*** INPUT MATERIAL Section Begins ***
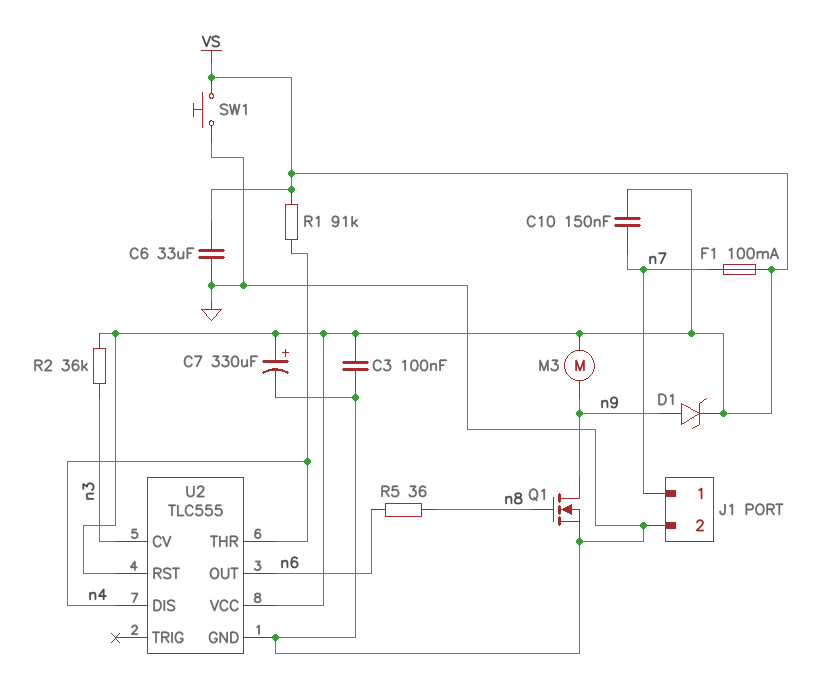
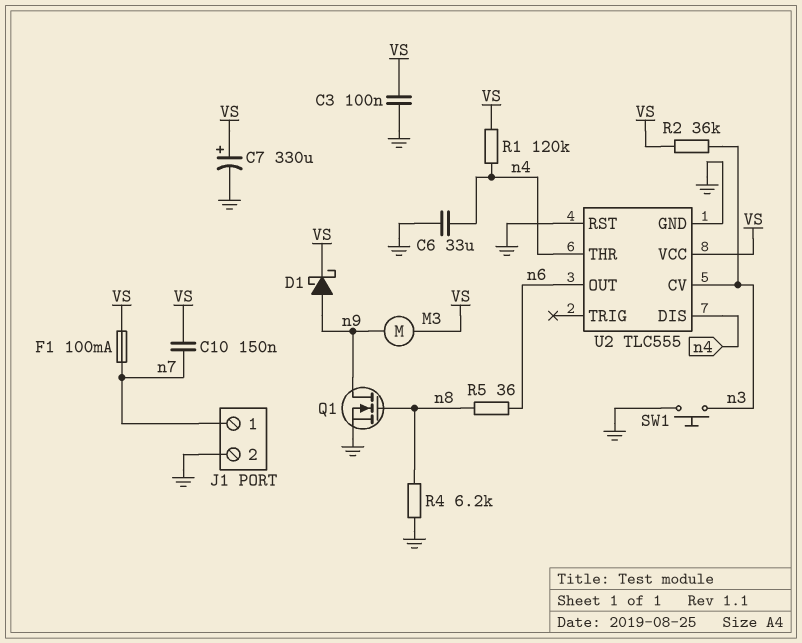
C6: 33uF (GND, VS) -> 33uF (GND, n4)
D1: zener (A n9, K VS) -> schottky (A n9, K VS)
R1: 91k (VS, n4) -> 120k (VS, n4)
R4: none -> 6.2k (GND, n8)
SW1: button (GND, VS) -> button (GND, n3)
U2 pin RST: VS -> GND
*** INPUT MATERIAL Section Ends ***
▶ **WORK REQUEST**
Where the line containing "D1: zener (A" appears in the records above, begin there and print every line through the last, exactly and with nothing else.

▶ **WRITTEN RESPONSE**
D1: zener (A n9, K VS) -> schottky (A n9, K VS)
R1: 91k (VS, n4) -> 120k (VS, n4)
R4: none -> 6.2k (GND, n8)
SW1: button (GND, VS) -> button (GND, n3)
U2 pin RST: VS -> GND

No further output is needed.